[Start of Attachment]

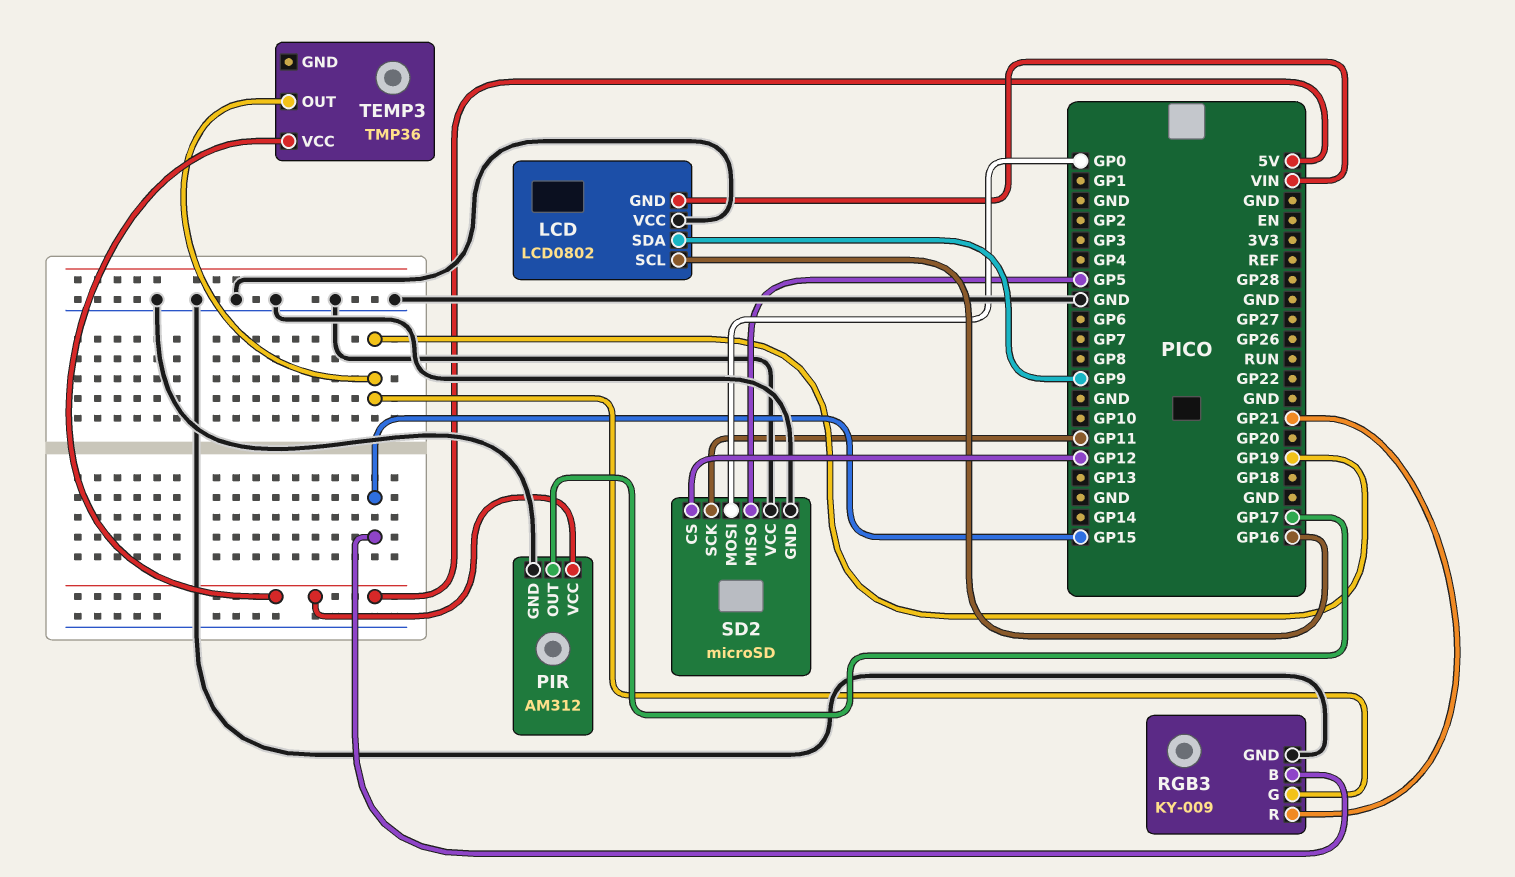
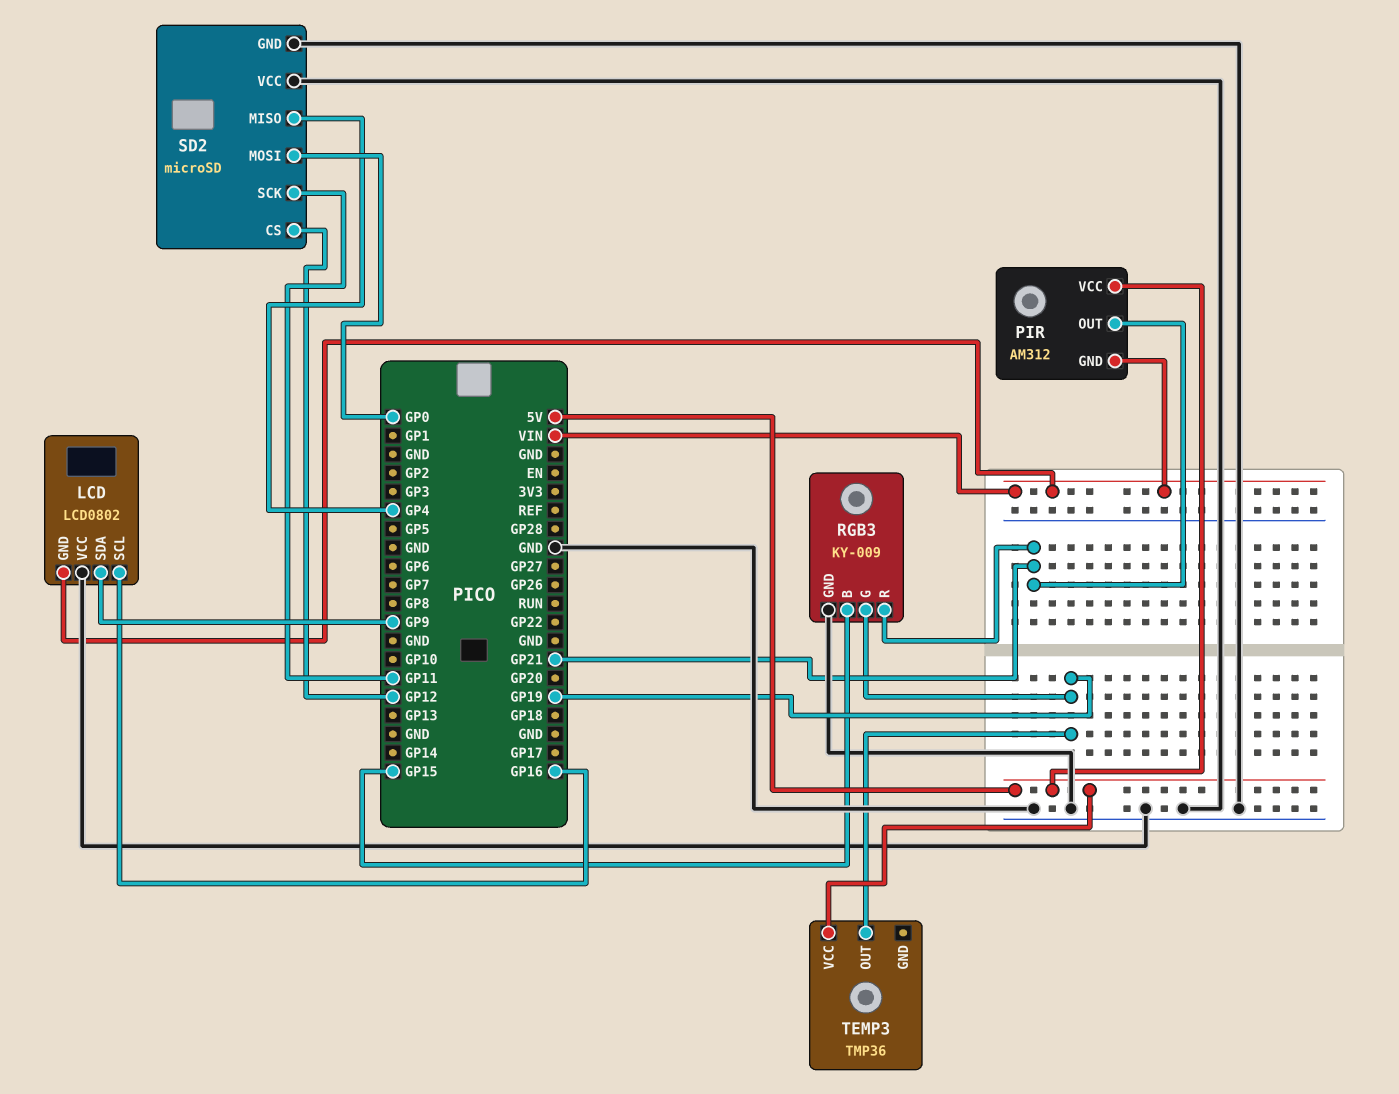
PIR pin GND: GND -> VIN
PIR pin OUT: GP17 -> GP21
SD2 pin MISO: GP5 -> GP4

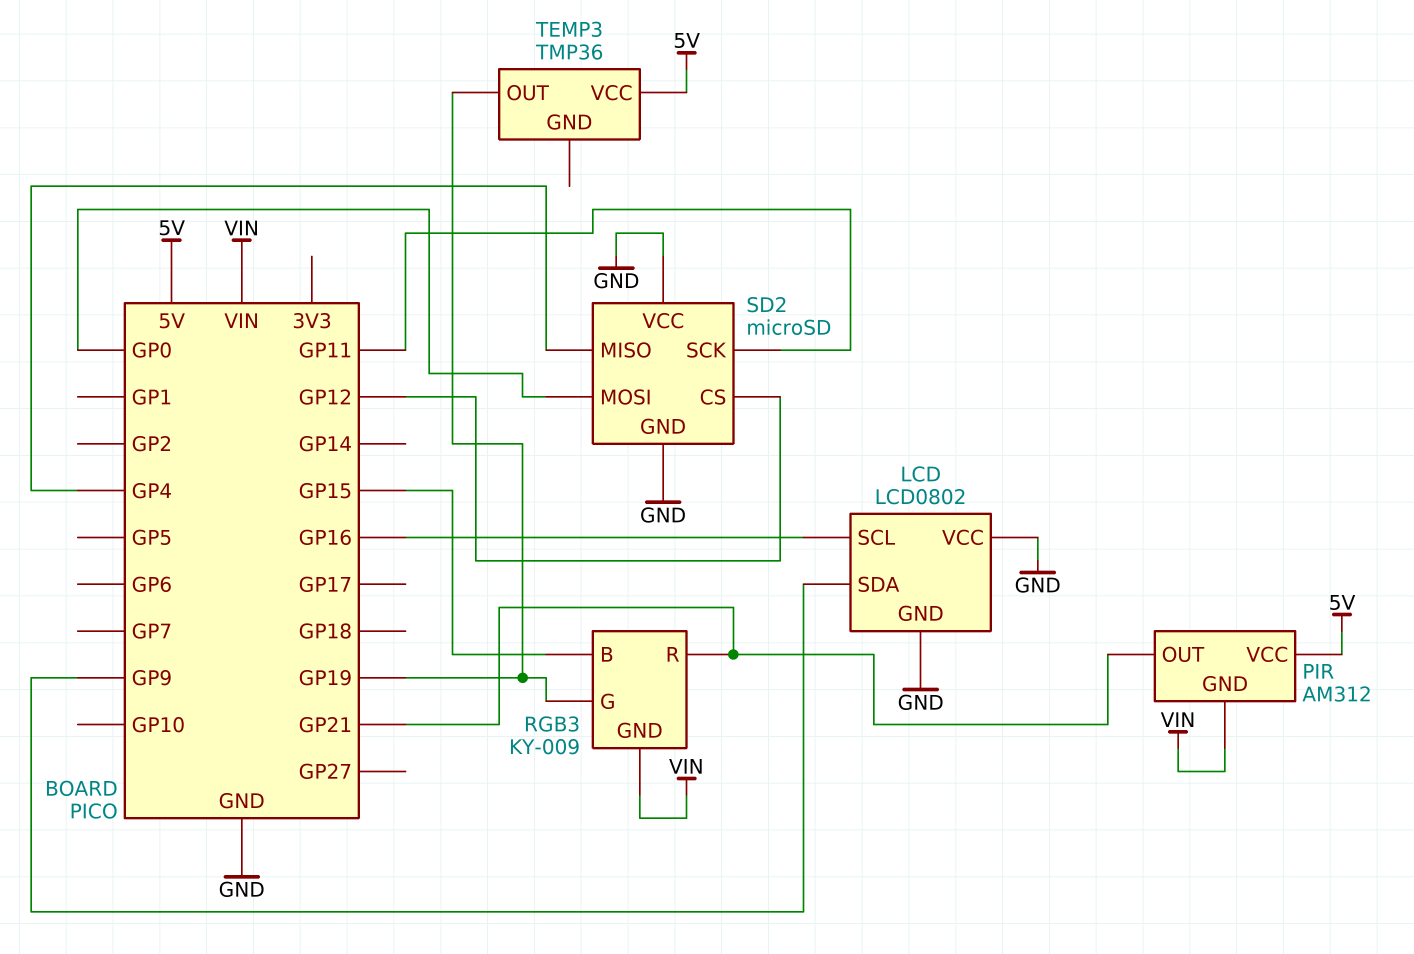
LCD pin GND: VIN -> GND
RGB3 pin GND: GND -> VIN

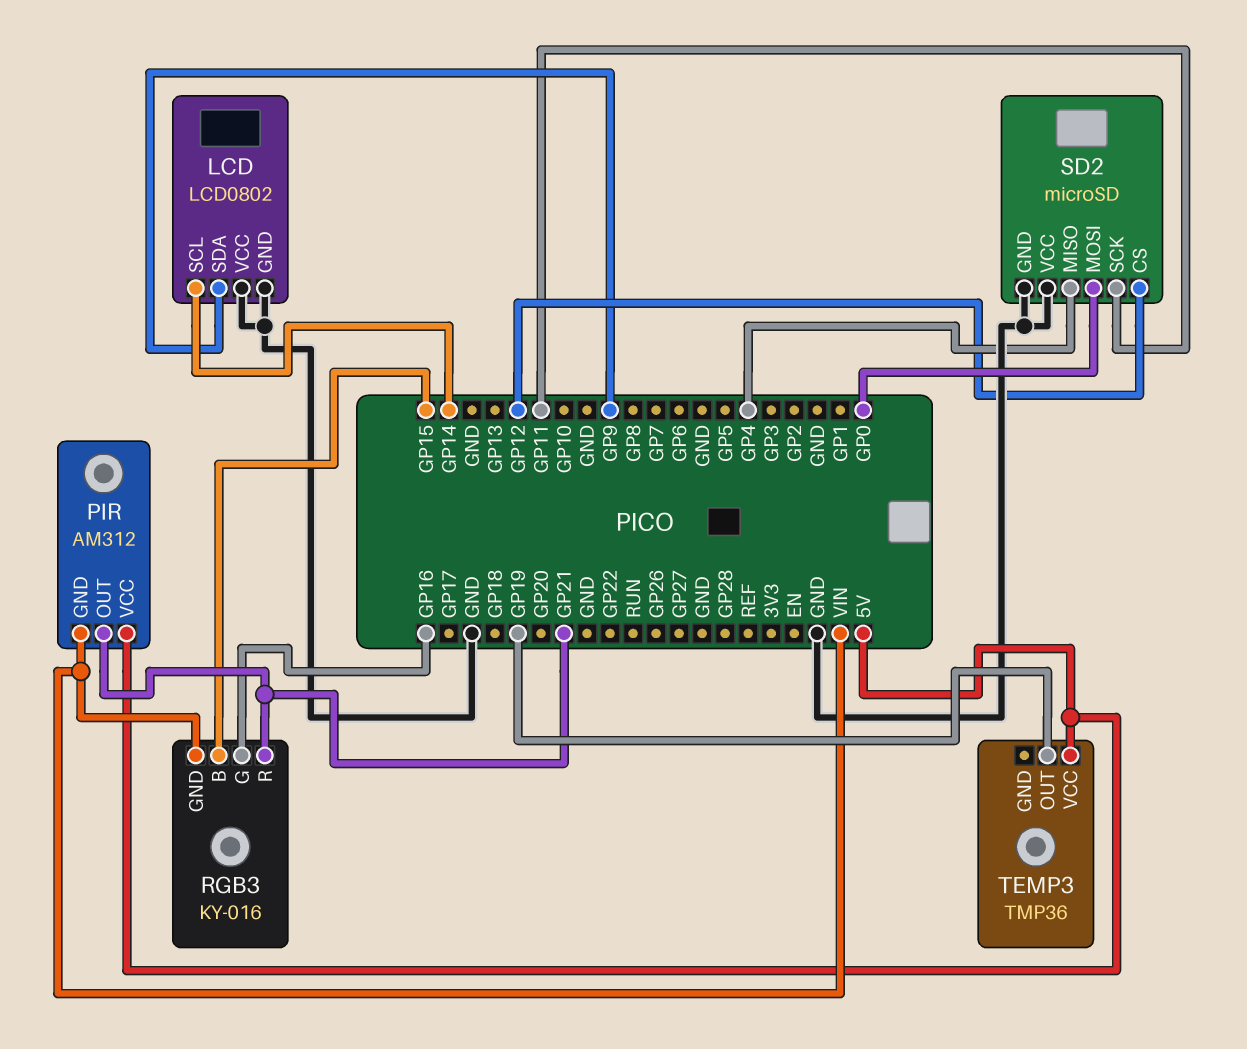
LCD pin SCL: GP16 -> GP14
RGB3: KY-009 -> KY-016
RGB3 pin G: GP19 -> GP16

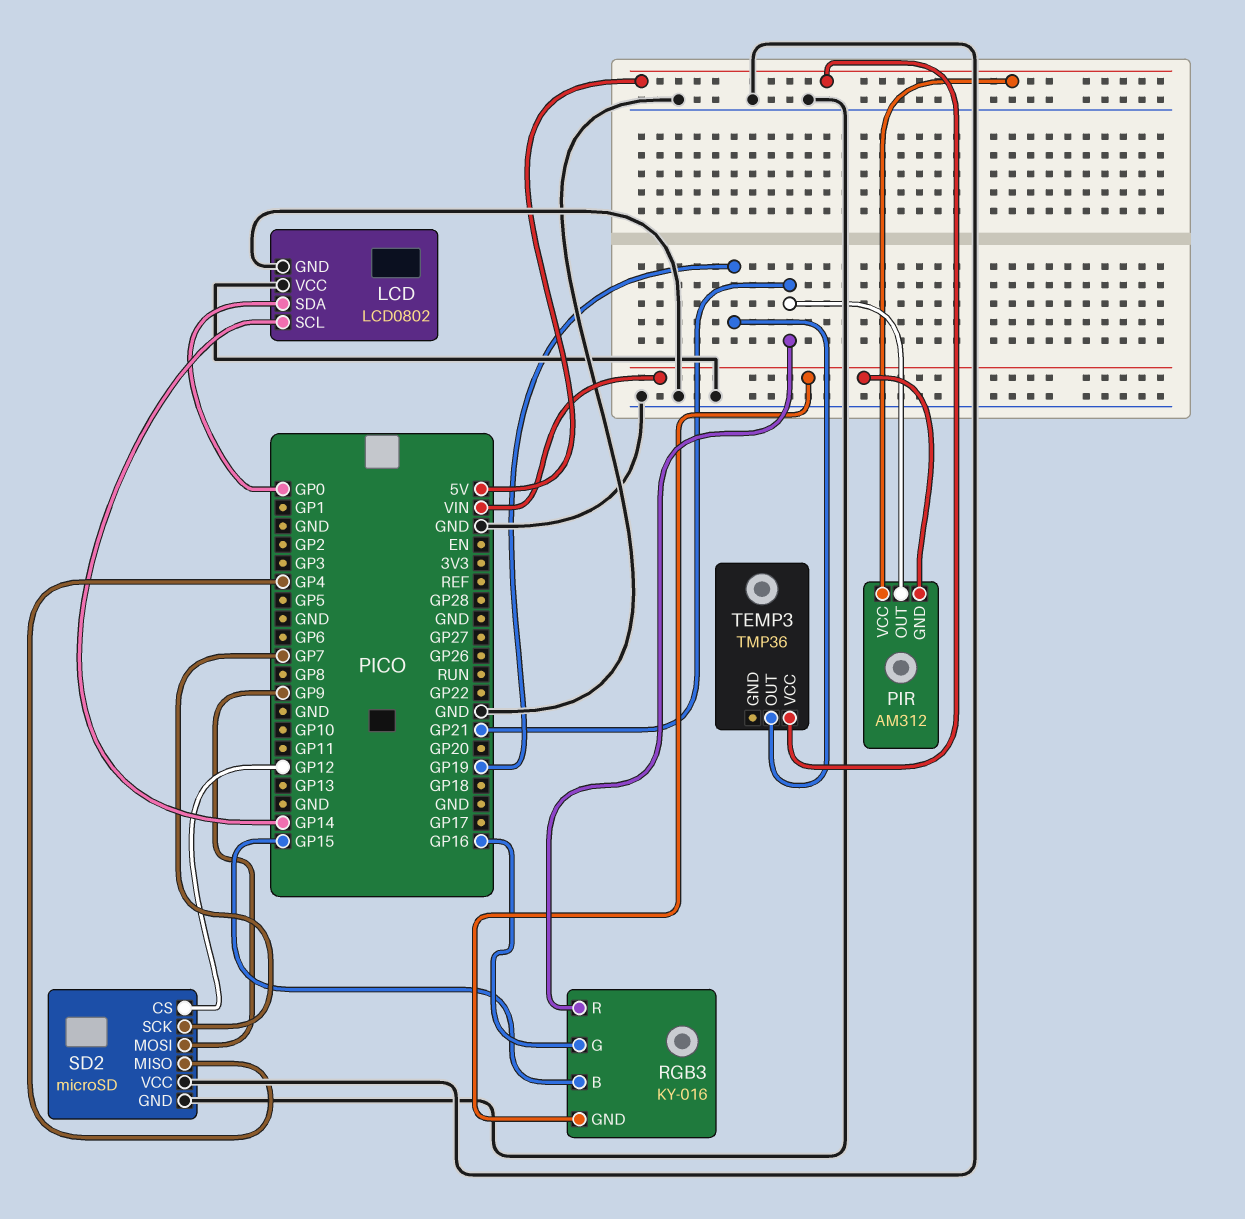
LCD pin SDA: GP9 -> GP0
SD2 pin MOSI: GP0 -> GP9
SD2 pin SCK: GP11 -> GP7

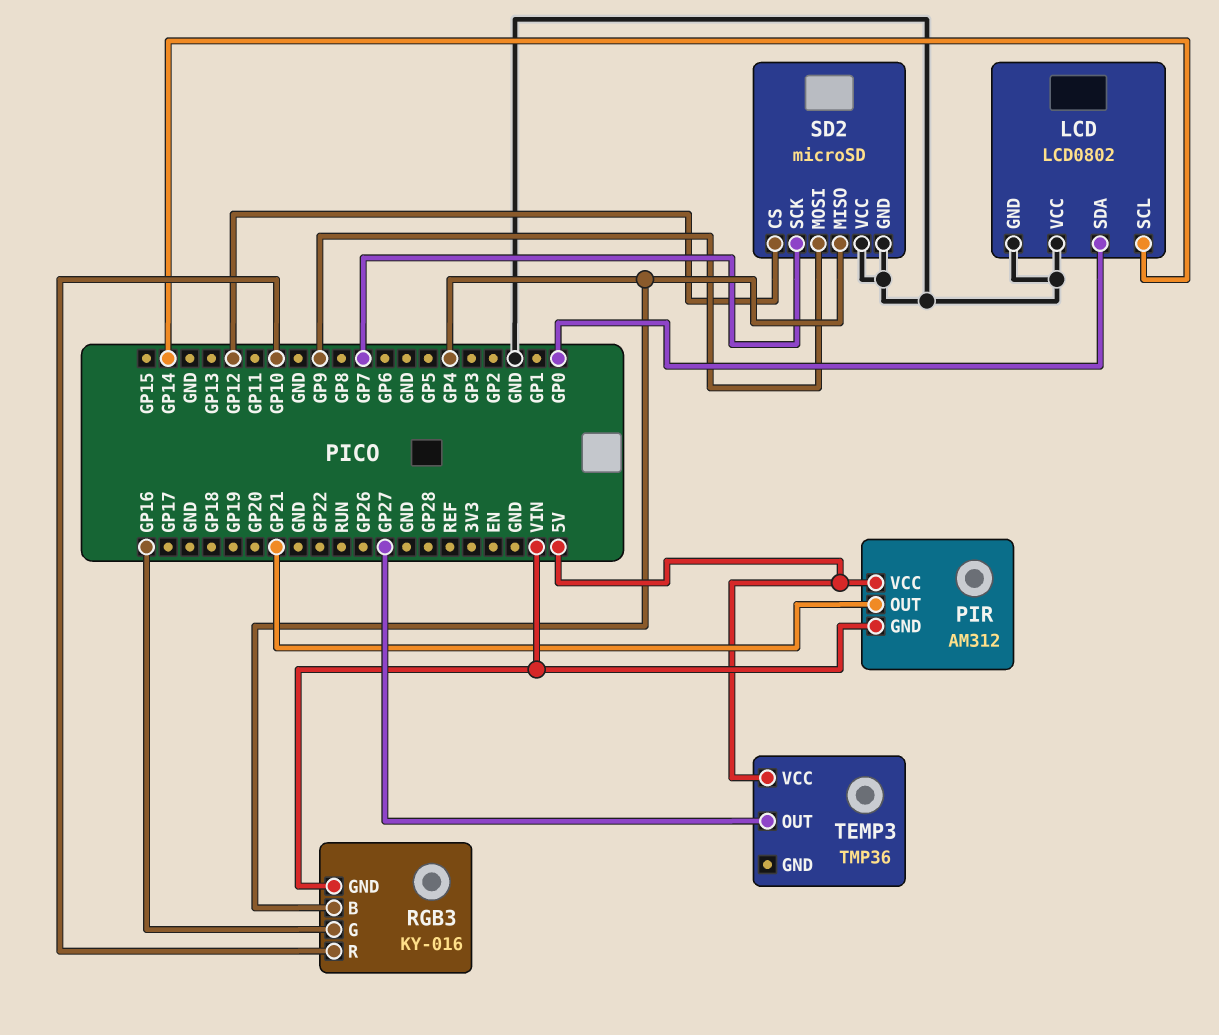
RGB3 pin B: GP15 -> GP4
RGB3 pin R: GP21 -> GP10
TEMP3 pin OUT: GP19 -> GP27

[End of Attachment]

**HOW TO COMPLETE THIS TASK**
With the pictures omitted, repeat the full set of records above exactly.

**RESPONSE BOX**
PIR pin GND: GND -> VIN
PIR pin OUT: GP17 -> GP21
SD2 pin MISO: GP5 -> GP4

LCD pin GND: VIN -> GND
RGB3 pin GND: GND -> VIN

LCD pin SCL: GP16 -> GP14
RGB3: KY-009 -> KY-016
RGB3 pin G: GP19 -> GP16

LCD pin SDA: GP9 -> GP0
SD2 pin MOSI: GP0 -> GP9
SD2 pin SCK: GP11 -> GP7

RGB3 pin B: GP15 -> GP4
RGB3 pin R: GP21 -> GP10
TEMP3 pin OUT: GP19 -> GP27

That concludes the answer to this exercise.